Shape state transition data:
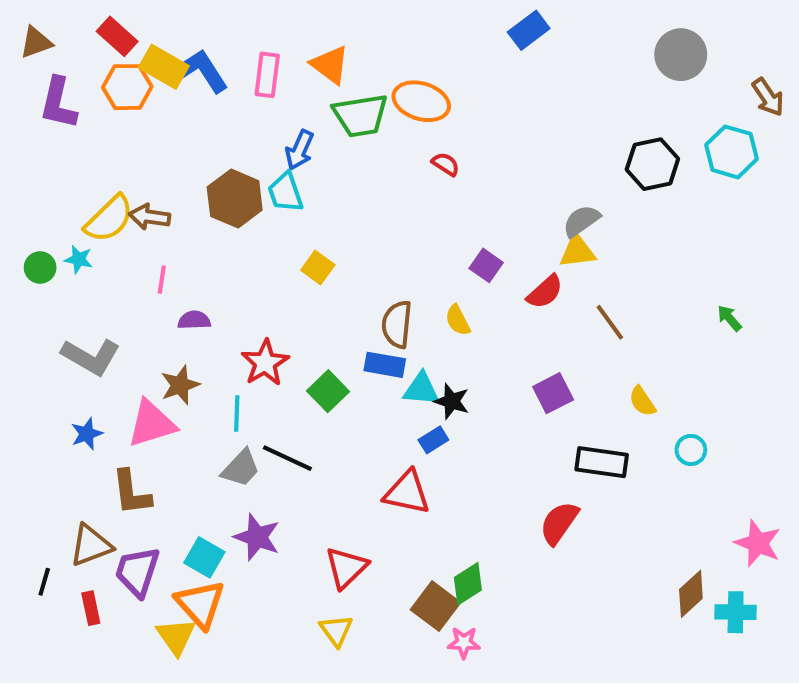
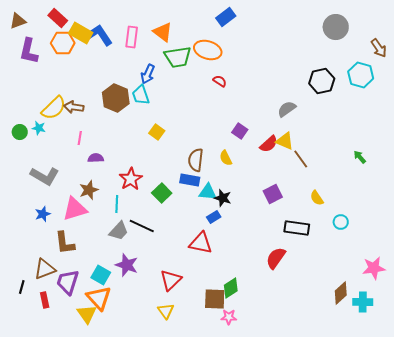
blue rectangle: (529, 30) -> (226, 17), moved
yellow triangle: (577, 251) -> (285, 141), moved, turned 30
pink star: (758, 543) -> (374, 268), turned -30
brown square: (435, 606) -> (215, 299), turned -35

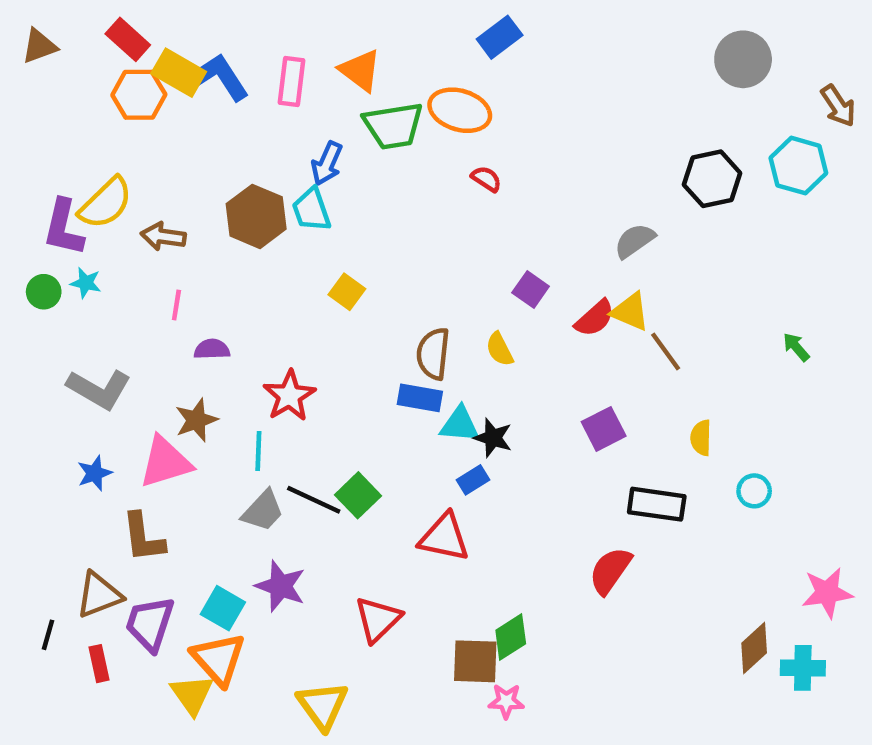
purple L-shape: (29, 51) -> (64, 228), moved
yellow semicircle: (54, 108) -> (106, 203), moved
green square: (162, 193) -> (358, 495), moved
yellow semicircle: (317, 198) -> (701, 438), turned 35
yellow triangle: (166, 311) -> (323, 706), moved, size x1.4

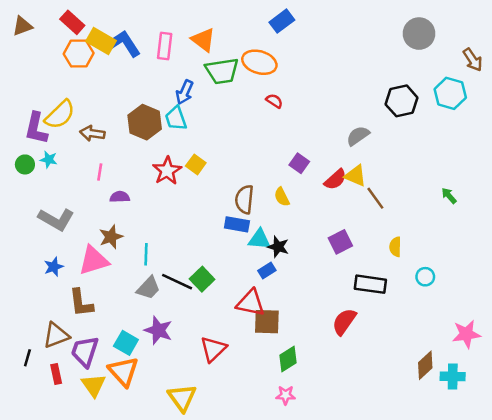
red star: (289, 396) -> (167, 171), moved
brown square: (475, 661) -> (267, 322), moved
yellow triangle: (192, 695) -> (94, 385), moved

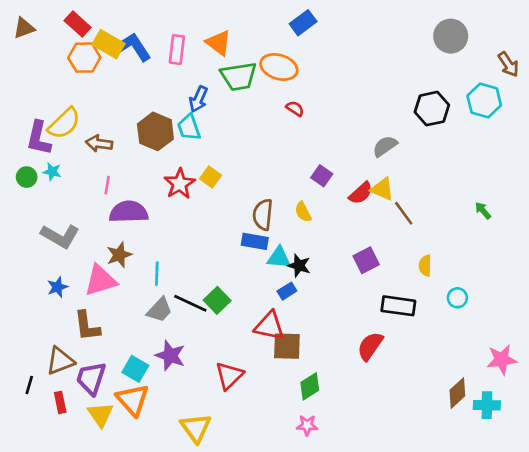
purple semicircle: (120, 197) -> (129, 212), size x1.8

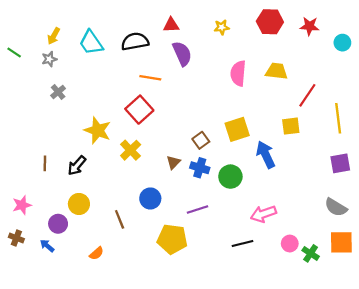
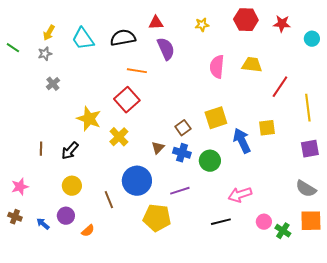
yellow square: (291, 126) -> (267, 128), moved
blue circle: (150, 198) -> (137, 181), size x1.5
purple circle: (58, 224) -> (66, 216), moved

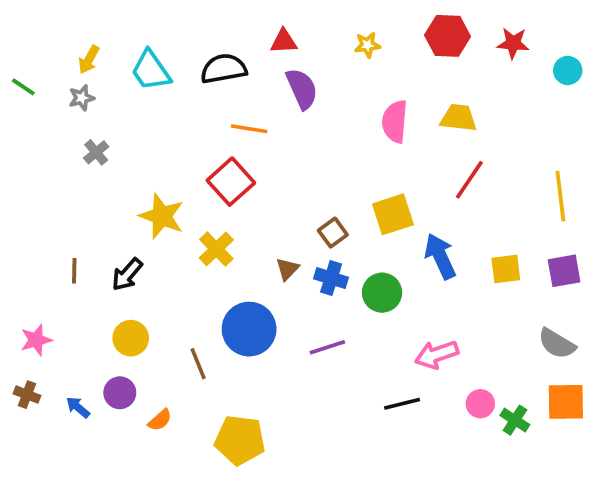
red line: (280, 87) -> (469, 180), moved
yellow square: (267, 128) -> (506, 269), moved
yellow pentagon: (157, 218) -> (240, 440), moved

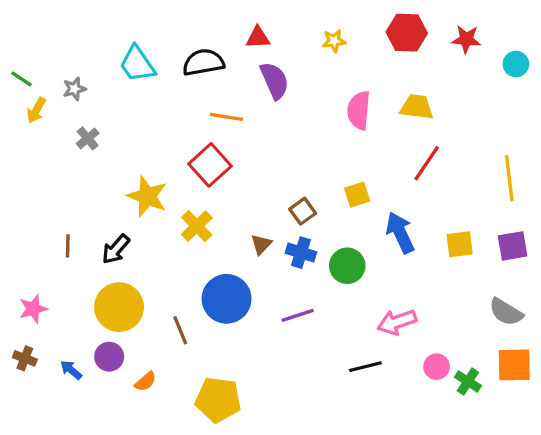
yellow arrow: (89, 60) -> (36, 110), moved
yellow square: (393, 214) -> (357, 195), size x0.7
yellow circle: (131, 338) -> (119, 307), size x1.5

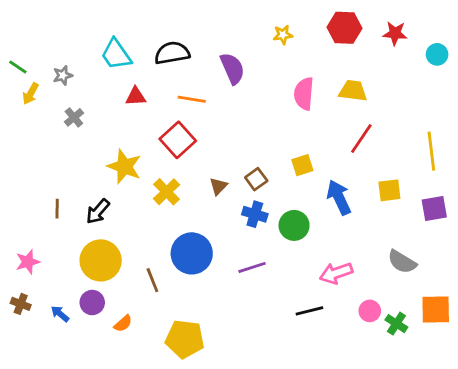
red triangle: (258, 38) -> (136, 96), moved
brown triangle: (261, 244) -> (218, 186), moved
yellow square: (460, 244) -> (389, 190), moved
gray semicircle: (506, 312) -> (402, 262), moved

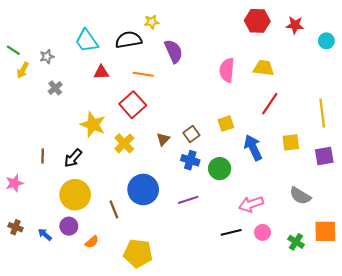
yellow star: (283, 35) -> (152, 22), moved
pink star: (28, 262) -> (14, 183), moved
pink circle: (370, 311) -> (263, 232), moved

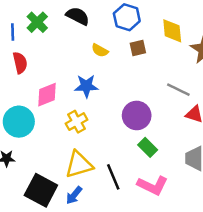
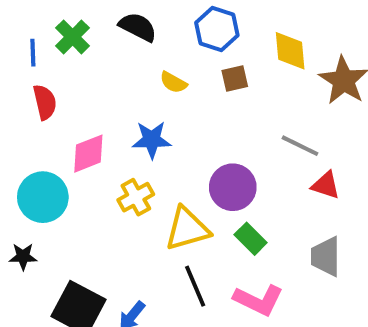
yellow triangle: (79, 165) -> (187, 229), moved

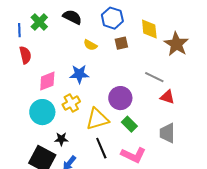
cyan circle: (43, 197) -> (42, 112), moved
black star: (23, 256) -> (61, 139), moved

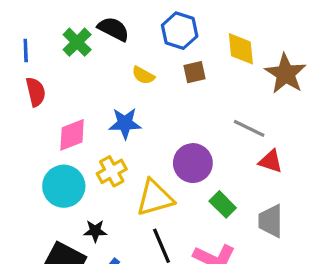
green cross: (39, 22) -> (77, 42), moved
green rectangle: (129, 124) -> (223, 204), moved

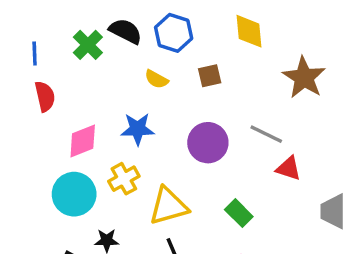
blue hexagon: (180, 31) -> (174, 33), moved
yellow diamond: (241, 49) -> (249, 31), moved
purple circle: (193, 163) -> (208, 143), moved
gray trapezoid: (271, 221) -> (333, 211), moved

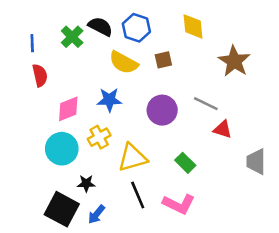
yellow semicircle: (156, 79) -> (124, 62), size x1.6

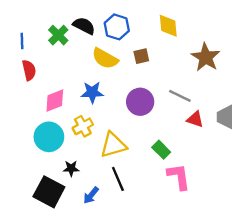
gray trapezoid: (256, 162) -> (226, 117), moved
pink L-shape: (179, 204) -> (179, 177), moved, turned -124
blue arrow: (96, 214) -> (91, 195), moved

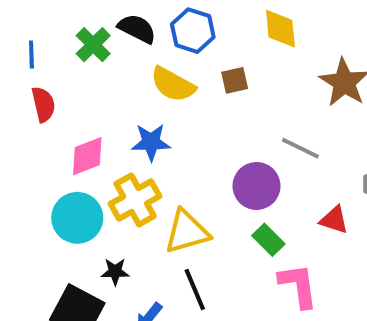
purple circle: (140, 102) -> (257, 186), moved
red triangle: (195, 119) -> (334, 220), moved
yellow cross: (83, 126) -> (135, 200), size x1.4

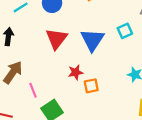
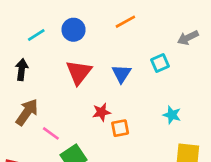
blue triangle: (92, 40) -> (121, 74), size x0.7
pink line: (33, 90) -> (51, 133), turned -32

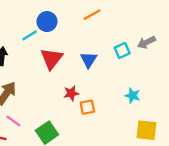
cyan line: (36, 35) -> (30, 35), moved
gray arrow: (188, 38) -> (146, 42), moved
pink line: (51, 133) -> (13, 121), moved

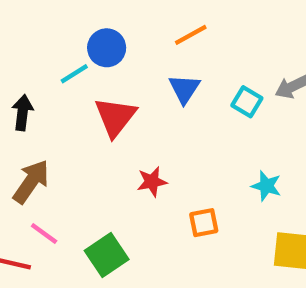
cyan square: (122, 50) -> (247, 102), turned -35
blue triangle: (89, 60) -> (184, 89), moved
orange square: (87, 107) -> (204, 223), moved

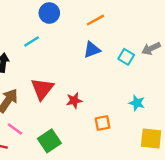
blue circle: (107, 48) -> (49, 13), moved
blue triangle: (184, 89) -> (92, 50), turned 36
red triangle: (115, 117) -> (42, 89), moved

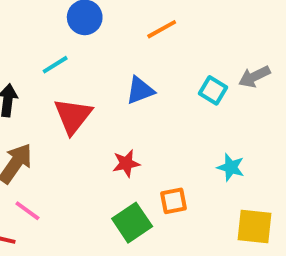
blue triangle: (92, 50) -> (140, 90), moved
red triangle: (42, 89) -> (73, 116), moved
green square: (49, 141) -> (132, 223), moved

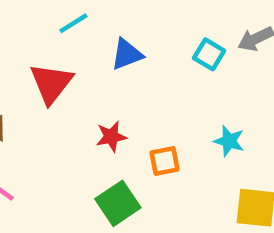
cyan line: (55, 65) -> (73, 23), moved
orange square: (174, 201) -> (165, 161), moved

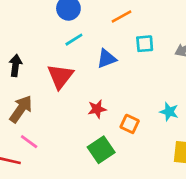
cyan square: (209, 54) -> (145, 44), moved, turned -36
orange square: (165, 161) -> (130, 124), turned 36

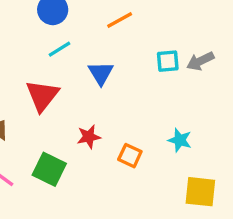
cyan square: (145, 44) -> (168, 61), moved
blue triangle: (107, 59) -> (101, 73), turned -40
green square: (101, 150) -> (49, 169), moved, turned -30

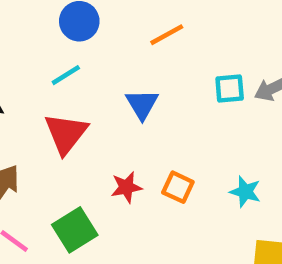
cyan line: (60, 49) -> (66, 75), moved
orange square: (130, 156) -> (178, 187), moved
green square: (49, 169) -> (75, 230), turned 32

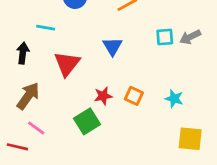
cyan line: (66, 75) -> (46, 28), moved, turned 42
green square: (75, 230) -> (87, 121), moved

- [JOB]
Please repeat every record above exactly, but leave out the pictures.

- [OUTPUT OF THE EXERCISE]
blue rectangle: (529, 30) -> (226, 17), moved
yellow triangle: (577, 251) -> (285, 141), moved, turned 30
pink star: (758, 543) -> (374, 268), turned -30
brown square: (435, 606) -> (215, 299), turned -35

purple L-shape: (29, 51) -> (64, 228), moved
yellow semicircle: (54, 108) -> (106, 203), moved
green square: (162, 193) -> (358, 495), moved
yellow semicircle: (317, 198) -> (701, 438), turned 35
yellow triangle: (166, 311) -> (323, 706), moved, size x1.4

red star: (289, 396) -> (167, 171), moved
brown square: (475, 661) -> (267, 322), moved
yellow triangle: (192, 695) -> (94, 385), moved

purple semicircle: (120, 197) -> (129, 212), size x1.8

yellow square: (291, 126) -> (267, 128), moved
blue circle: (150, 198) -> (137, 181), size x1.5
purple circle: (58, 224) -> (66, 216), moved

red line: (280, 87) -> (469, 180), moved
yellow square: (267, 128) -> (506, 269), moved
yellow pentagon: (157, 218) -> (240, 440), moved

yellow arrow: (89, 60) -> (36, 110), moved
yellow square: (393, 214) -> (357, 195), size x0.7
yellow circle: (131, 338) -> (119, 307), size x1.5

red triangle: (258, 38) -> (136, 96), moved
brown triangle: (261, 244) -> (218, 186), moved
yellow square: (460, 244) -> (389, 190), moved
gray semicircle: (506, 312) -> (402, 262), moved

yellow star: (283, 35) -> (152, 22), moved
pink star: (28, 262) -> (14, 183), moved
pink circle: (370, 311) -> (263, 232), moved

yellow triangle: (79, 165) -> (187, 229), moved

cyan circle: (43, 197) -> (42, 112), moved
black star: (23, 256) -> (61, 139), moved

green cross: (39, 22) -> (77, 42), moved
green rectangle: (129, 124) -> (223, 204), moved

blue hexagon: (180, 31) -> (174, 33), moved
yellow diamond: (241, 49) -> (249, 31), moved
purple circle: (193, 163) -> (208, 143), moved
gray trapezoid: (271, 221) -> (333, 211), moved

yellow semicircle: (156, 79) -> (124, 62), size x1.6

gray trapezoid: (256, 162) -> (226, 117), moved
pink L-shape: (179, 204) -> (179, 177), moved, turned -124
blue arrow: (96, 214) -> (91, 195), moved

purple circle: (140, 102) -> (257, 186), moved
red triangle: (195, 119) -> (334, 220), moved
yellow cross: (83, 126) -> (135, 200), size x1.4

blue triangle: (92, 40) -> (121, 74), size x0.7
pink line: (33, 90) -> (51, 133), turned -32

cyan line: (36, 35) -> (30, 35), moved
gray arrow: (188, 38) -> (146, 42), moved
pink line: (51, 133) -> (13, 121), moved

cyan square: (122, 50) -> (247, 102), turned -35
blue triangle: (89, 60) -> (184, 89), moved
orange square: (87, 107) -> (204, 223), moved

blue circle: (107, 48) -> (49, 13), moved
blue triangle: (184, 89) -> (92, 50), turned 36
red triangle: (115, 117) -> (42, 89), moved

blue triangle: (92, 50) -> (140, 90), moved
red triangle: (42, 89) -> (73, 116), moved
green square: (49, 141) -> (132, 223), moved

cyan line: (55, 65) -> (73, 23), moved
orange square: (174, 201) -> (165, 161), moved

cyan square: (209, 54) -> (145, 44), moved, turned -36
orange square: (165, 161) -> (130, 124), turned 36

cyan square: (145, 44) -> (168, 61), moved
blue triangle: (107, 59) -> (101, 73), turned -40
green square: (101, 150) -> (49, 169), moved, turned -30

cyan line: (60, 49) -> (66, 75), moved
orange square: (130, 156) -> (178, 187), moved
green square: (49, 169) -> (75, 230), turned 32

cyan line: (66, 75) -> (46, 28), moved, turned 42
green square: (75, 230) -> (87, 121), moved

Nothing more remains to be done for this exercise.